**Task item:** From the records below, please repeat exactly the line that has "move | YellowCheese", the line that has "recolor | RedStrawberry", and every line between them, and nothing else.

**Excerpts from a dataset:**
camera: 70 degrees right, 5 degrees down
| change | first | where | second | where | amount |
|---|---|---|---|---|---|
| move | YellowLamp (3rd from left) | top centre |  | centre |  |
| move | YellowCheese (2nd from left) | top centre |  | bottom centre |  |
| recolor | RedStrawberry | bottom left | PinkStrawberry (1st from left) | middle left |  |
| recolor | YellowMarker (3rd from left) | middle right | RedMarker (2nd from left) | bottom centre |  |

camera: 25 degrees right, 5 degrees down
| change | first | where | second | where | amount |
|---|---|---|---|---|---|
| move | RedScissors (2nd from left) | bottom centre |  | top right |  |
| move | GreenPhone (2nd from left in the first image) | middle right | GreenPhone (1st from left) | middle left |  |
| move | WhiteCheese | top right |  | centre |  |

* * *

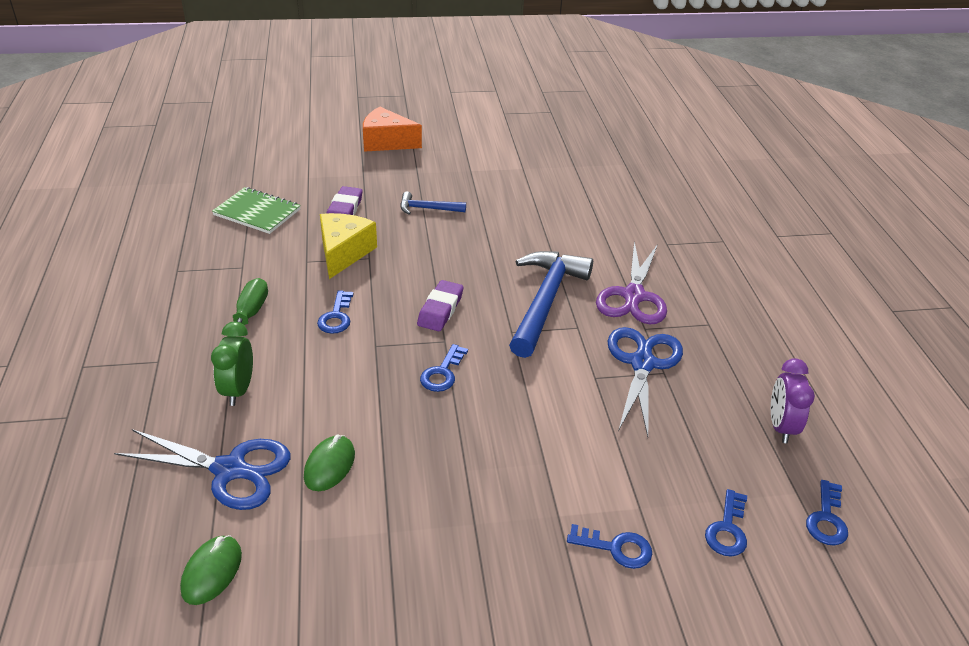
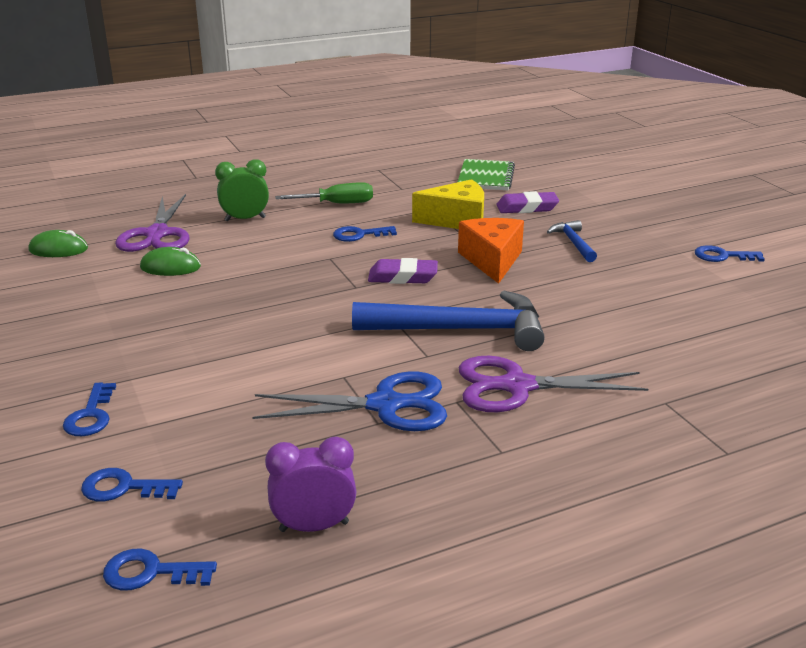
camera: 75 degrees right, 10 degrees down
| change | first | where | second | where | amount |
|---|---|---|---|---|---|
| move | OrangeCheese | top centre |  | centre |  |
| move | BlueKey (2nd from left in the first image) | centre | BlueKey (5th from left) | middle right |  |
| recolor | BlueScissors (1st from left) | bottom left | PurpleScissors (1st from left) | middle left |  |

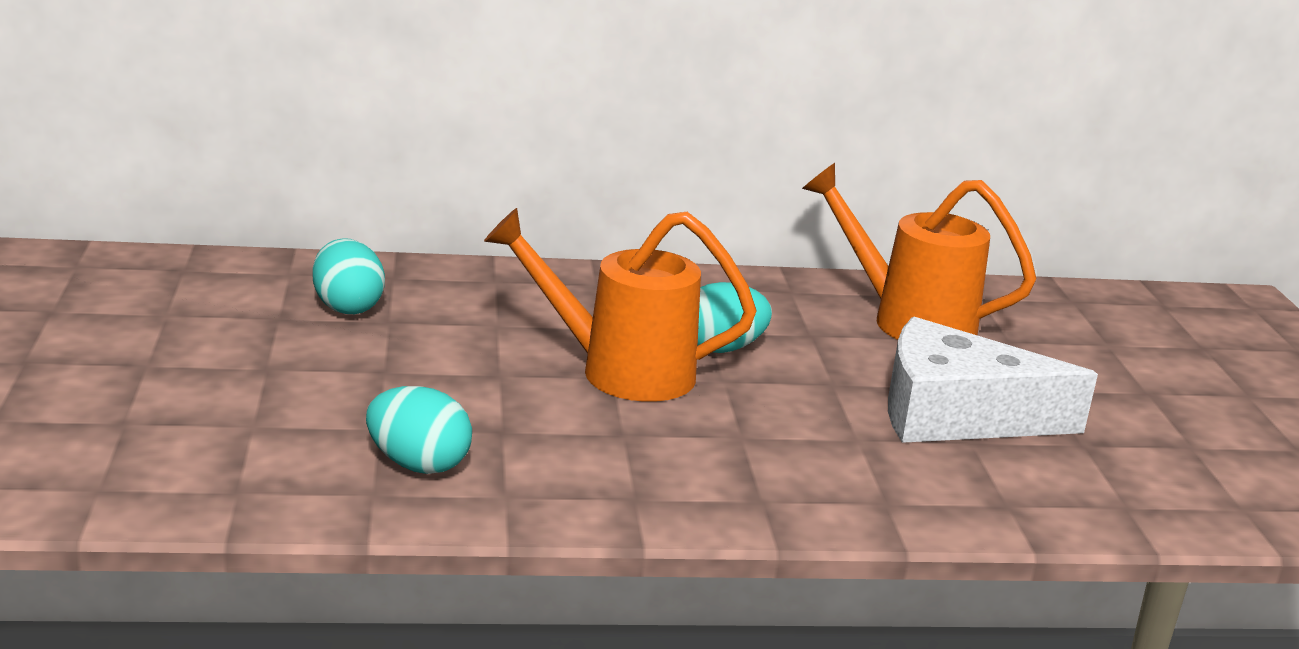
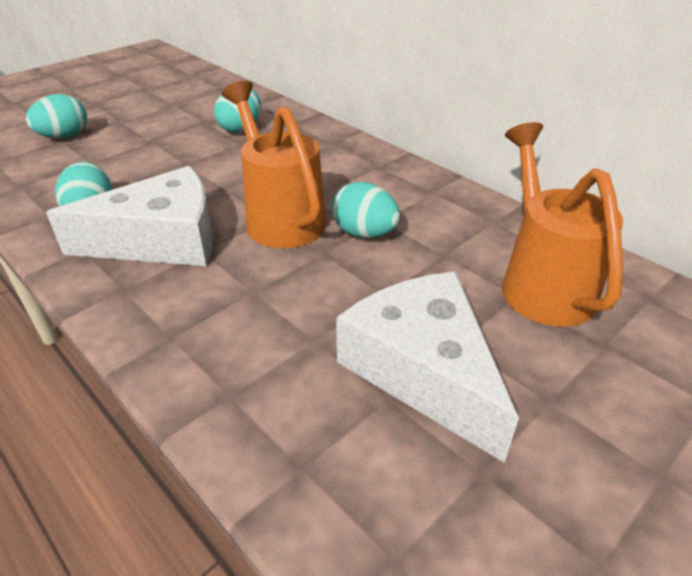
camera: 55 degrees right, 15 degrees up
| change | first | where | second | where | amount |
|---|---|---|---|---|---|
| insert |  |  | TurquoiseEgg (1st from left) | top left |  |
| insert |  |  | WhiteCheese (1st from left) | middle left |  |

--

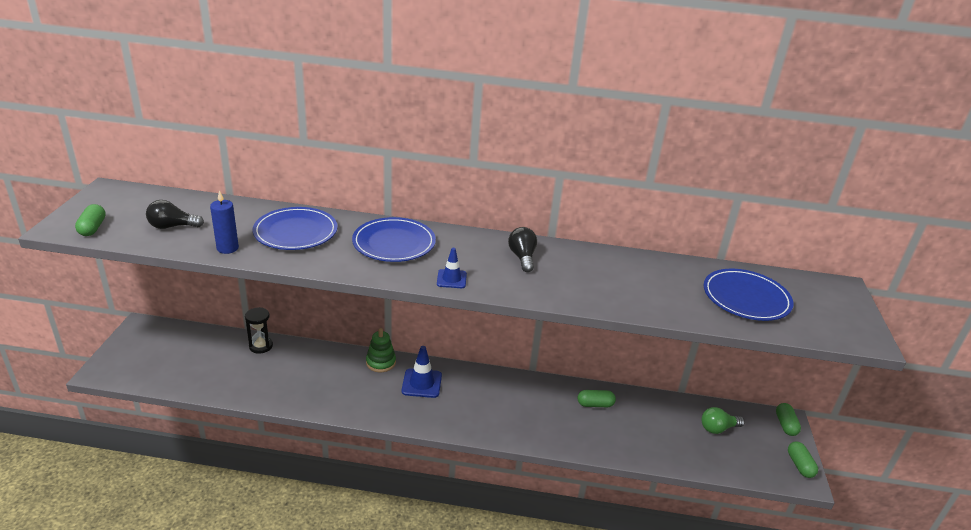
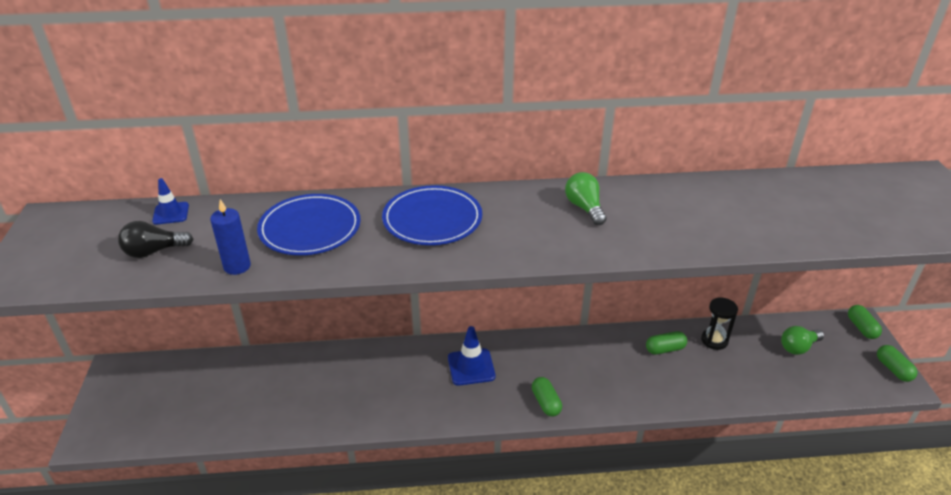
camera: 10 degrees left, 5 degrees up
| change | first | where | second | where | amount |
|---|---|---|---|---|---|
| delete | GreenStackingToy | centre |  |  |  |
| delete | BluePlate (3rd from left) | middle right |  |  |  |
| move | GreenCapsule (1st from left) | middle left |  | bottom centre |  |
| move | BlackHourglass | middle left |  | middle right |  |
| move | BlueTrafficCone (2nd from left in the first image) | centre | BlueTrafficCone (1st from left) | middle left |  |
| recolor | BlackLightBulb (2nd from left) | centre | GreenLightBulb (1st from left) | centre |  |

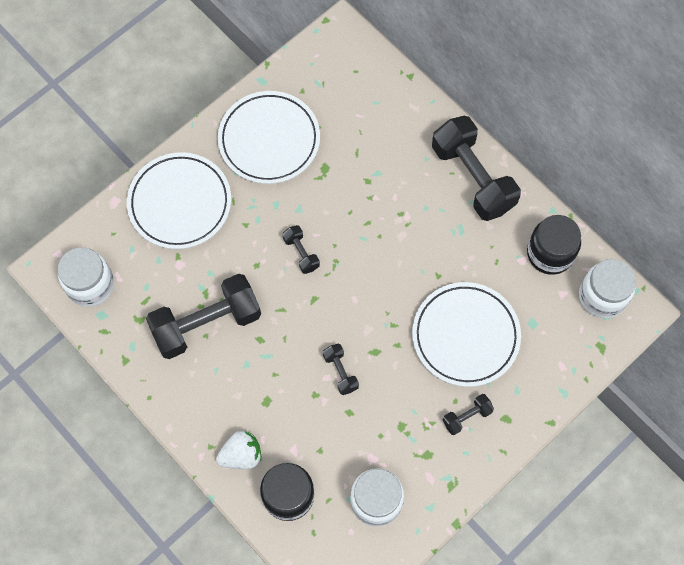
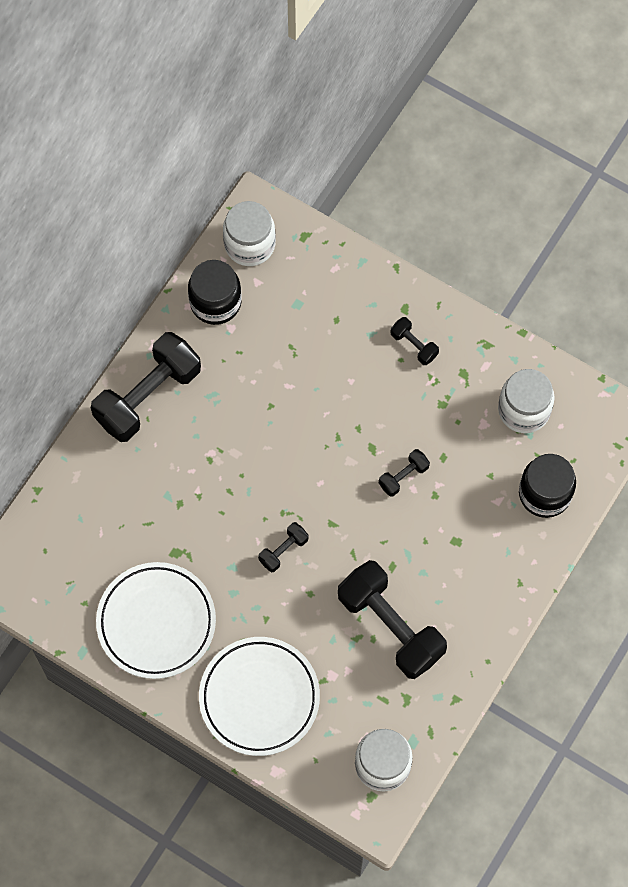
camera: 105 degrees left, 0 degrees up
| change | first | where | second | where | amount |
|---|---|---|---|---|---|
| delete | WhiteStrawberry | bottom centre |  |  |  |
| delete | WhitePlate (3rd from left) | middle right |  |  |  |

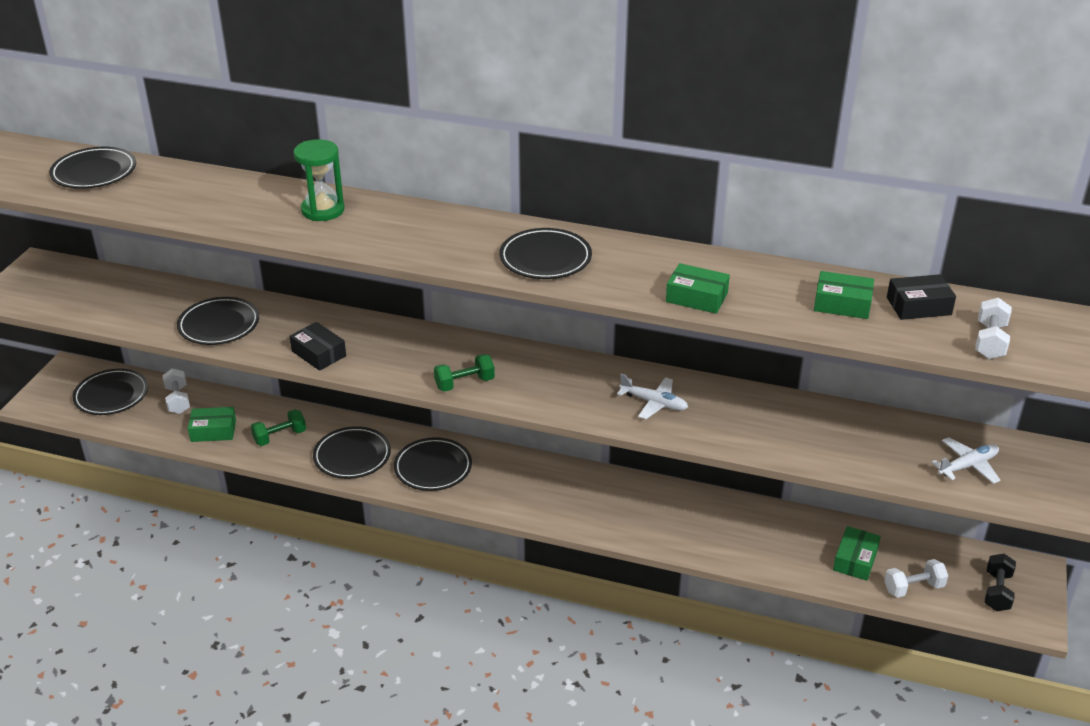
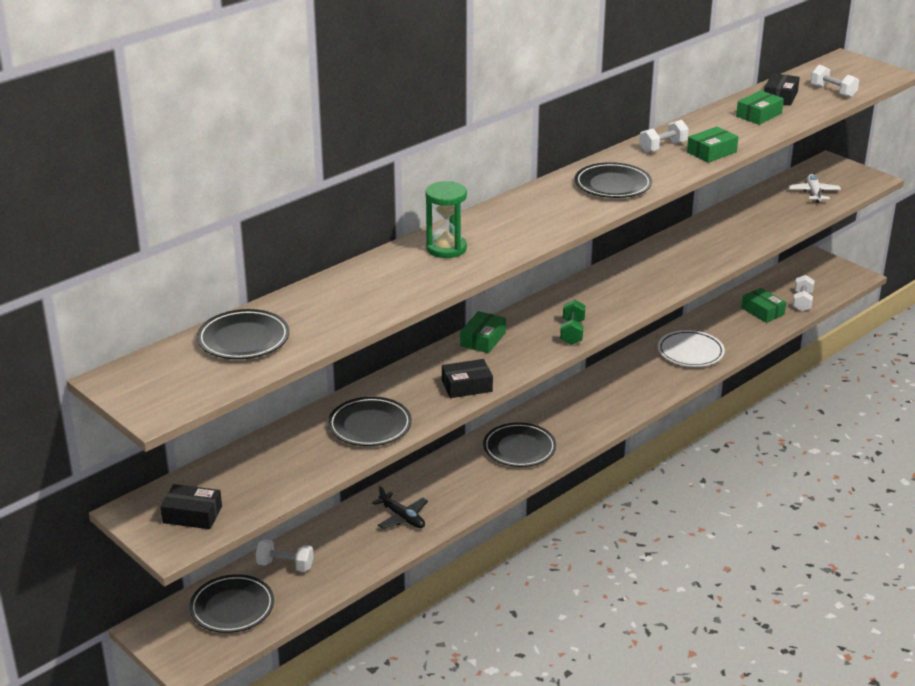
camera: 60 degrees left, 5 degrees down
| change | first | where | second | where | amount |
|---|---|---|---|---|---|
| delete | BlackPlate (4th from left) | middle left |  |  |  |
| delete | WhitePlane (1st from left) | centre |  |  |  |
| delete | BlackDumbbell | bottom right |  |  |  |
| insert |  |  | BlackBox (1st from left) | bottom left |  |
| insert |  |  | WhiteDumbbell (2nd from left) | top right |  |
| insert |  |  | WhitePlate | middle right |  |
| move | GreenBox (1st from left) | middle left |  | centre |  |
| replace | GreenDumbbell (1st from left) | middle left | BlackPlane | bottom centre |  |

**Completed exercise:**
| move | YellowCheese (2nd from left) | top centre |  | bottom centre |  |
| recolor | RedStrawberry | bottom left | PinkStrawberry (1st from left) | middle left |  |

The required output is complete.